EXERCISE GOAL
Nothing but the pictures gets dropped; retype every entry exactly.

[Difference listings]
◆ ◆ ◆ ◆

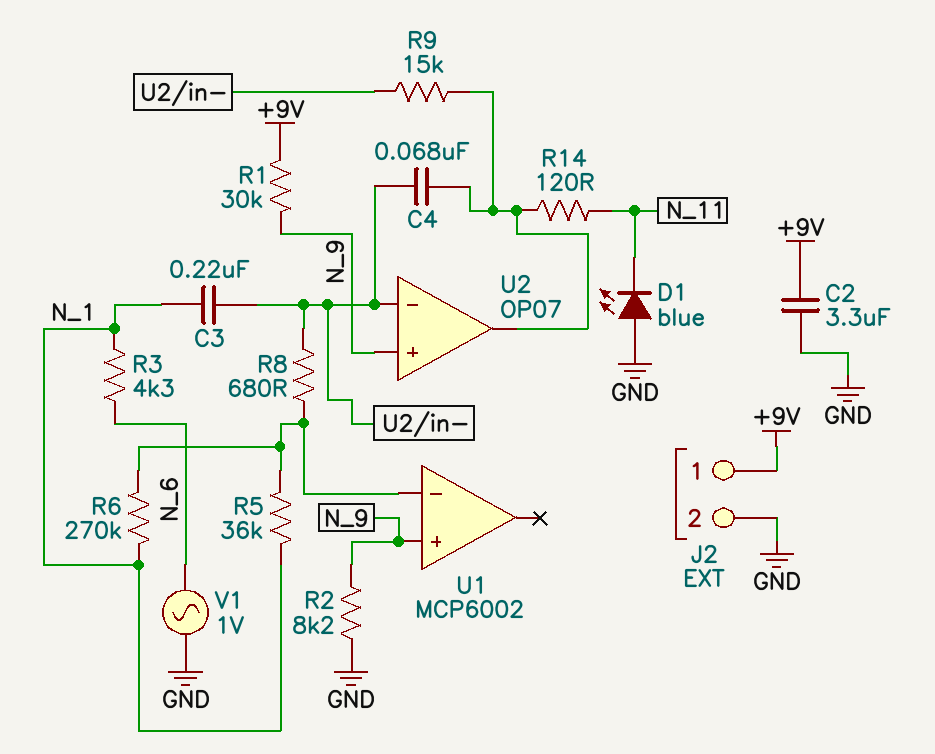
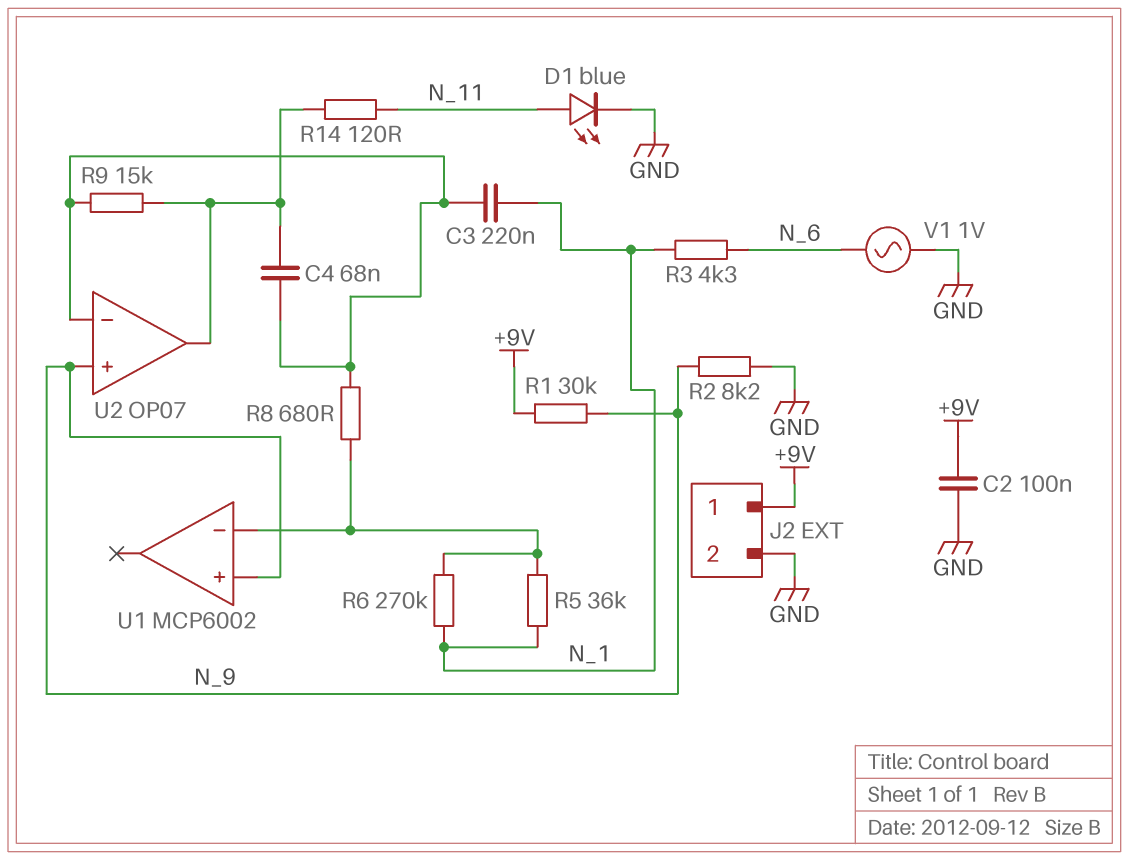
C2: 3.3uF (+9V, GND) -> 100nF (+9V, GND)
D1: LED blue (A GND, K N_11) -> LED blue (A N_11, K GND)

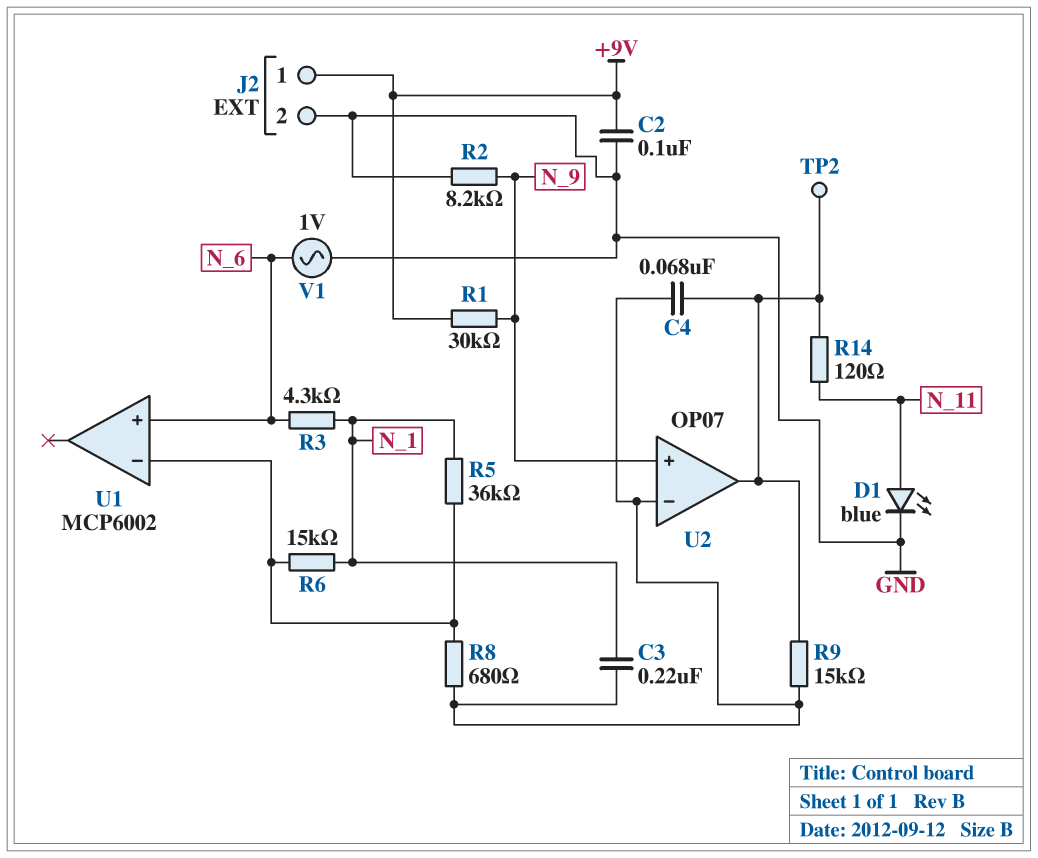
R6: 270k (N_1, U1/in-) -> 15k (N_1, U1/in-)
TP2: none -> test point (U2/out)
U1 pin in+: N_9 -> N_6

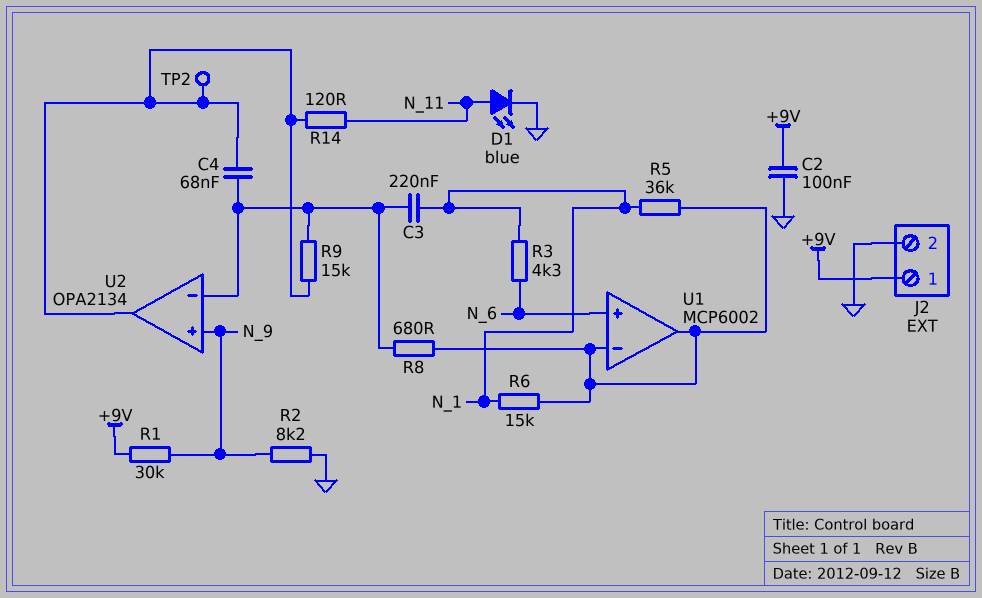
U1 pin out: none -> U1/in-
U2: OP07 -> OPA2134
V1: AC 1V (GND, N_6) -> none

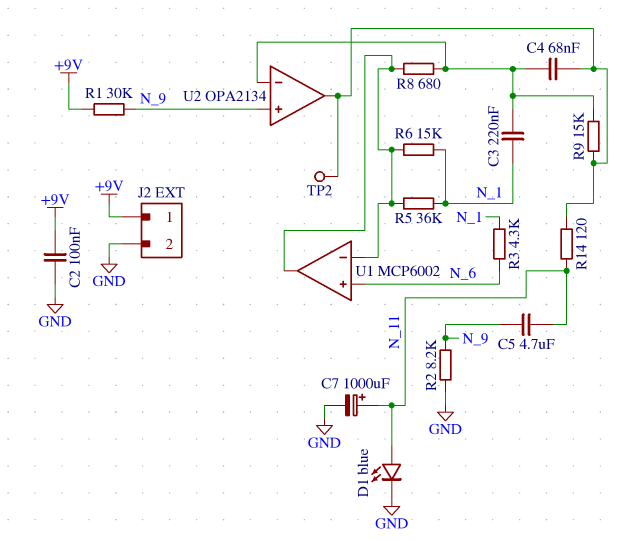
C5: none -> 4.7uF (N_9, N_11)
C7: none -> 1000uF (plus N_11, minus GND)

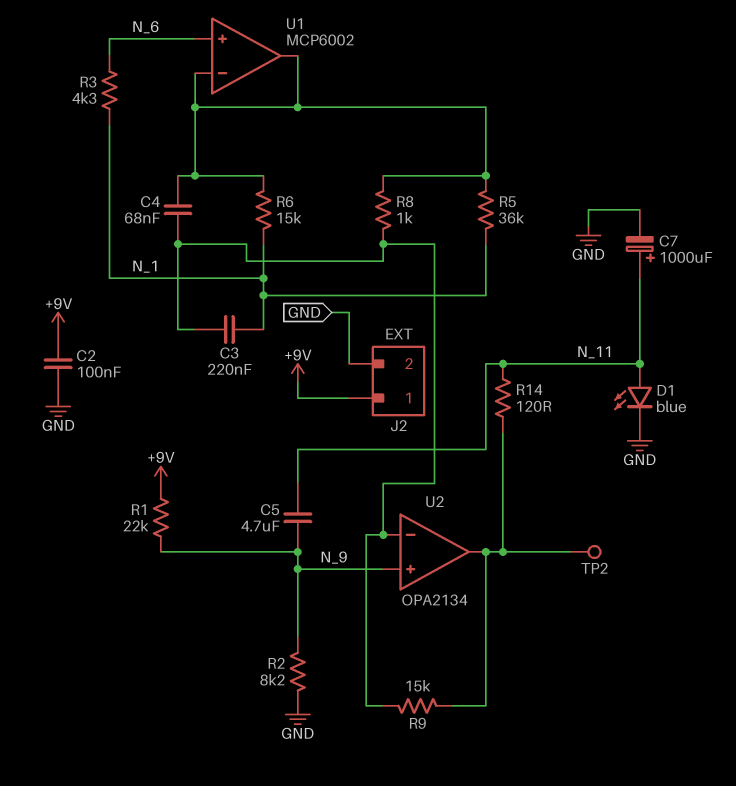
C4: 68nF (U2/in-, U2/out) -> 68nF (U1/in-, U2/in-)
R1: 30k (+9V, N_9) -> 22k (+9V, N_9)
R8: 680 (U1/in-, U2/in-) -> 1k (U1/in-, U2/in-)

◆ ◆ ◆ ◆

SOLUTION
C2: 3.3uF (+9V, GND) -> 100nF (+9V, GND)
D1: LED blue (A GND, K N_11) -> LED blue (A N_11, K GND)

R6: 270k (N_1, U1/in-) -> 15k (N_1, U1/in-)
TP2: none -> test point (U2/out)
U1 pin in+: N_9 -> N_6

U1 pin out: none -> U1/in-
U2: OP07 -> OPA2134
V1: AC 1V (GND, N_6) -> none

C5: none -> 4.7uF (N_9, N_11)
C7: none -> 1000uF (plus N_11, minus GND)

C4: 68nF (U2/in-, U2/out) -> 68nF (U1/in-, U2/in-)
R1: 30k (+9V, N_9) -> 22k (+9V, N_9)
R8: 680 (U1/in-, U2/in-) -> 1k (U1/in-, U2/in-)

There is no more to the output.